** Written task **
Find each line in the records below that contains the word "right" and copy it out. Case counts.

** Raw records **
□ □ □ □ □
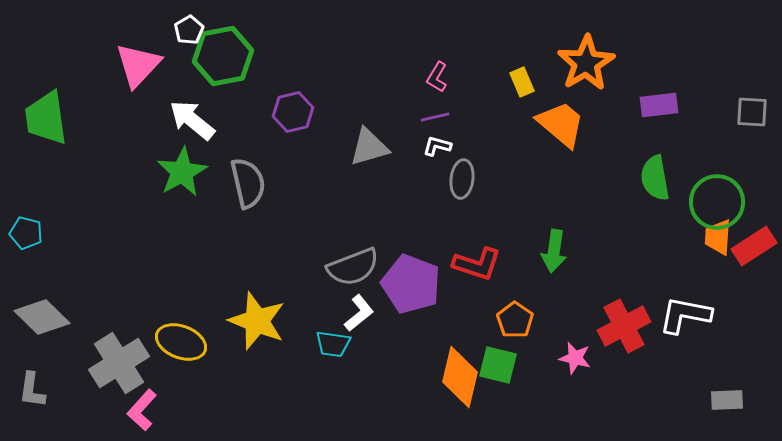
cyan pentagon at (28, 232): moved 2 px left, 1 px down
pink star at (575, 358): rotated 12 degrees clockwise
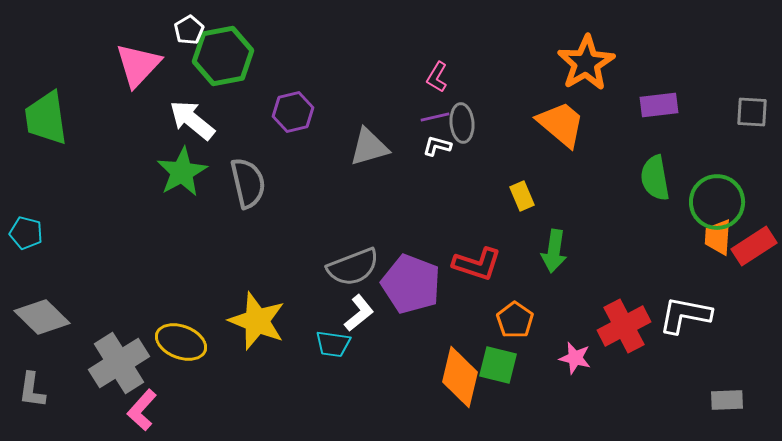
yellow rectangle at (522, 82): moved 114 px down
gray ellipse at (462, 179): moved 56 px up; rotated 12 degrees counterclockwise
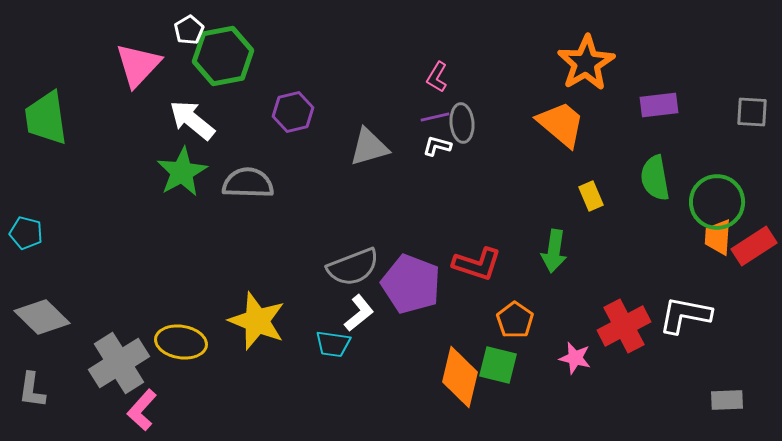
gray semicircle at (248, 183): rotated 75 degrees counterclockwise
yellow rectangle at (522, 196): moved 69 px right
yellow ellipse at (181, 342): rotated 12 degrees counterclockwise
□ □ □ □ □
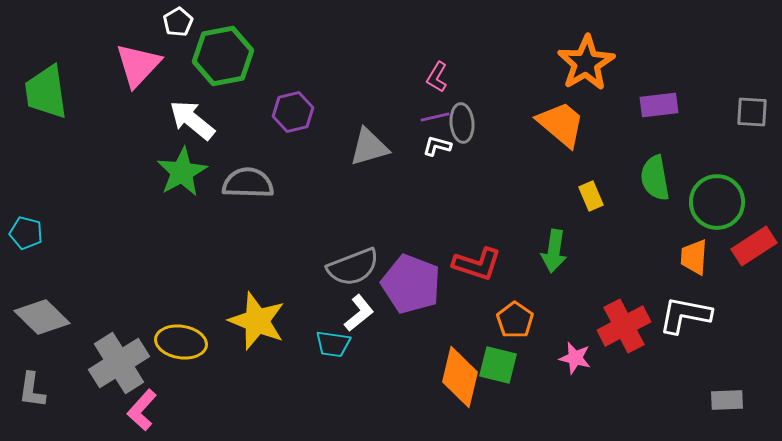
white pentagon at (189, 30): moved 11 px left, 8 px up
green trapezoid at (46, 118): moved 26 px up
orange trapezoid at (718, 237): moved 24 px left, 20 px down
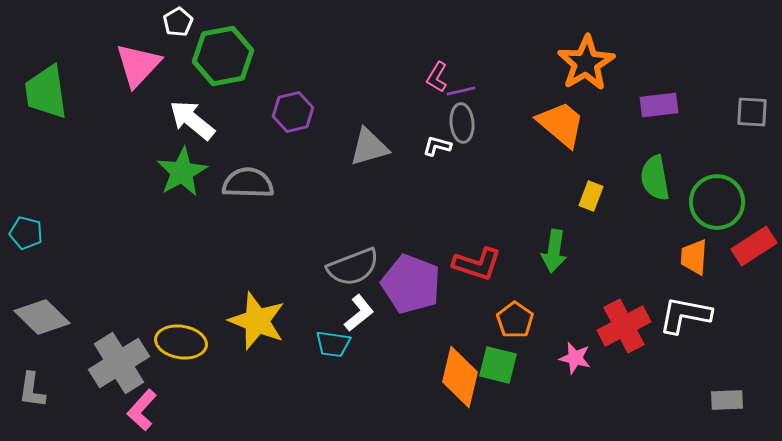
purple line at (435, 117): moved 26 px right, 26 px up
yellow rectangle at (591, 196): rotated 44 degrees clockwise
□ □ □ □ □
** The result **
yellow rectangle at (522, 196): moved 69 px right
purple line at (435, 117): moved 26 px right, 26 px up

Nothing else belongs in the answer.